Read through the listing, and wherever a line holds the word "arrow", return it.

(Records shown begins)

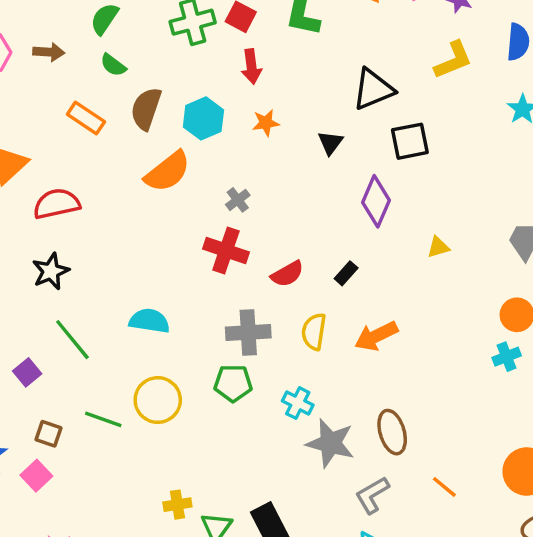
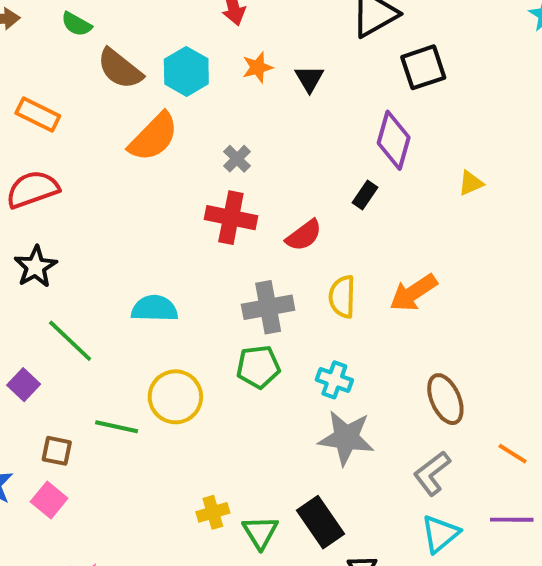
brown semicircle: (146, 109) -> (120, 69), turned -63
orange rectangle: (86, 118) -> (38, 115), moved
black triangle: (330, 143) -> (309, 79), moved
black rectangle: (346, 273) -> (365, 195), moved
gray star: (330, 443) -> (346, 438), moved

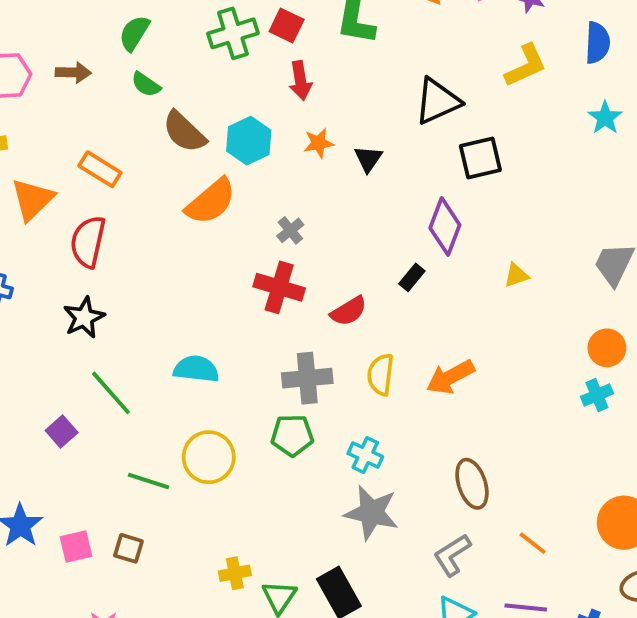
red semicircle: (32, 189) -> (88, 242), turned -63
brown square: (57, 451) -> (128, 548), moved
pink square: (49, 500) -> (76, 546), turned 32

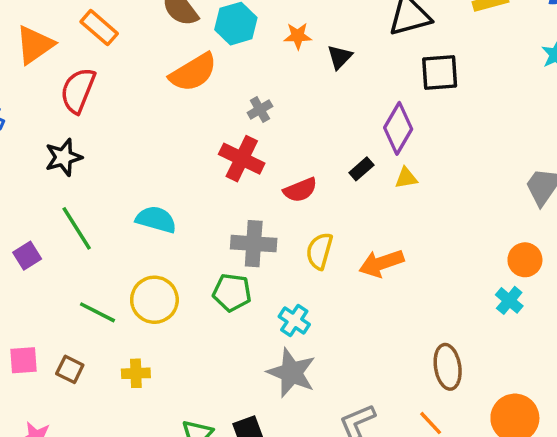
yellow triangle: (516, 275) -> (406, 178), moved
cyan cross: (597, 395) -> (509, 300), turned -36
brown ellipse: (472, 484) -> (448, 367), moved
yellow cross: (235, 573) -> (136, 373), moved

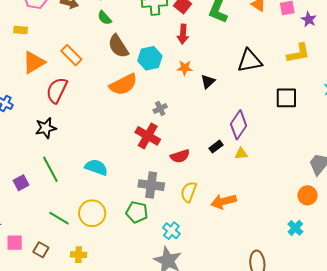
black square: (440, 72) -> (286, 98), moved
orange circle: (525, 260) -> (307, 195), moved

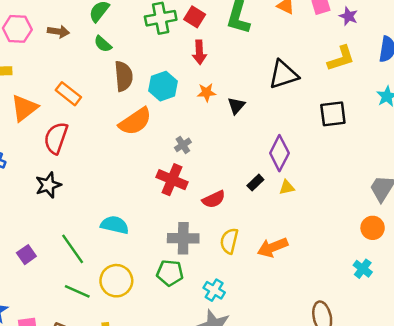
brown semicircle: (118, 46) -> (123, 76), turned -145
green line: (50, 169) -> (73, 249), moved

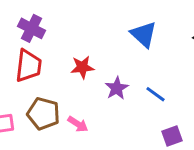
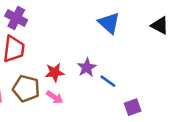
red star: (82, 67) -> (55, 72), moved
blue line: (156, 94) -> (108, 81), moved

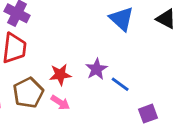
black triangle: (160, 25) -> (166, 19), moved
brown pentagon: (26, 89) -> (28, 93), turned 30

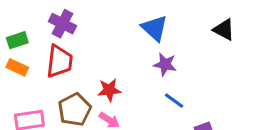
blue triangle: (122, 19) -> (154, 28), moved
purple star: (96, 69) -> (165, 64), moved, turned -30

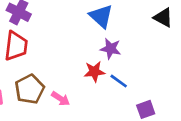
red star: (109, 90) -> (94, 72), moved

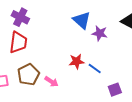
purple star: (111, 49) -> (100, 33), moved

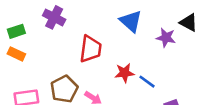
purple star: (100, 33) -> (166, 38), moved
red trapezoid: (18, 42) -> (91, 49), moved

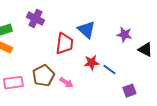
blue triangle: (131, 21) -> (86, 30), moved
black triangle: (189, 22) -> (145, 50), moved

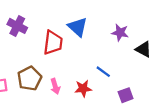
purple cross: (35, 19) -> (17, 26), moved
red star: (91, 63) -> (83, 88), moved
pink arrow: (66, 83) -> (55, 86), turned 40

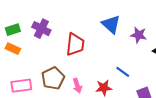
blue triangle: (78, 27) -> (111, 24), moved

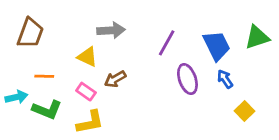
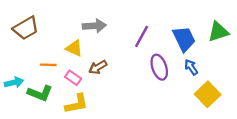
brown trapezoid: (30, 33) -> (26, 28), turned 40
orange line: (44, 76) -> (48, 65), moved
yellow square: (244, 111) -> (208, 94), size x1.5

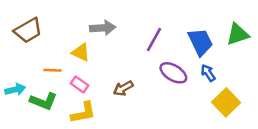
brown arrow: (98, 67) -> (123, 88), moved
purple ellipse: (159, 67) -> (173, 73), turned -40

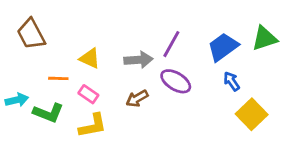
gray arrow: (103, 28) -> (138, 60), moved
brown trapezoid: (28, 30) -> (31, 34), turned 92
blue trapezoid: (200, 42) -> (223, 47), turned -100
purple ellipse: (173, 73) -> (176, 81), moved

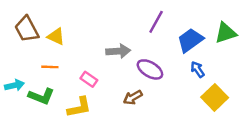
purple line: (171, 44) -> (156, 22), moved
yellow triangle: (90, 58) -> (56, 36), moved
pink rectangle: (88, 94) -> (89, 79), moved
brown arrow: (137, 98) -> (133, 97), moved

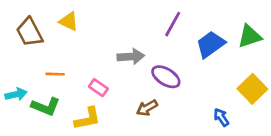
yellow triangle: (56, 36) -> (69, 21), moved
blue arrow: (198, 69) -> (221, 117), moved
yellow square: (215, 97) -> (252, 89), moved

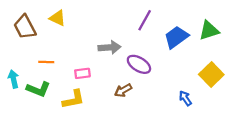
pink rectangle: (98, 88) -> (82, 73), turned -42
cyan arrow: (16, 94) -> (13, 79), turned -90

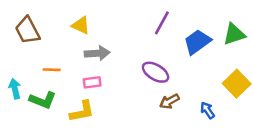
yellow triangle: (58, 18) -> (81, 25), moved
gray arrow: (110, 47) -> (97, 53), moved
brown arrow: (123, 90) -> (169, 101), moved

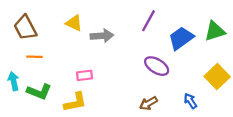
gray arrow: (97, 53) -> (102, 36), moved
orange line: (52, 70) -> (35, 57), moved
purple ellipse: (156, 72) -> (157, 66), moved
brown arrow: (169, 101) -> (148, 103), moved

(Records shown ends)

**Written reply**
pink arrow: (66, 83) -> (55, 86), turned 40
brown arrow: (98, 67) -> (123, 88), moved
gray arrow: (103, 28) -> (138, 60), moved
brown arrow: (137, 98) -> (133, 97), moved
blue arrow: (198, 69) -> (221, 117), moved
cyan arrow: (16, 94) -> (13, 79), turned -90
gray arrow: (110, 47) -> (97, 53), moved
brown arrow: (123, 90) -> (169, 101), moved
gray arrow: (97, 53) -> (102, 36), moved
brown arrow: (169, 101) -> (148, 103), moved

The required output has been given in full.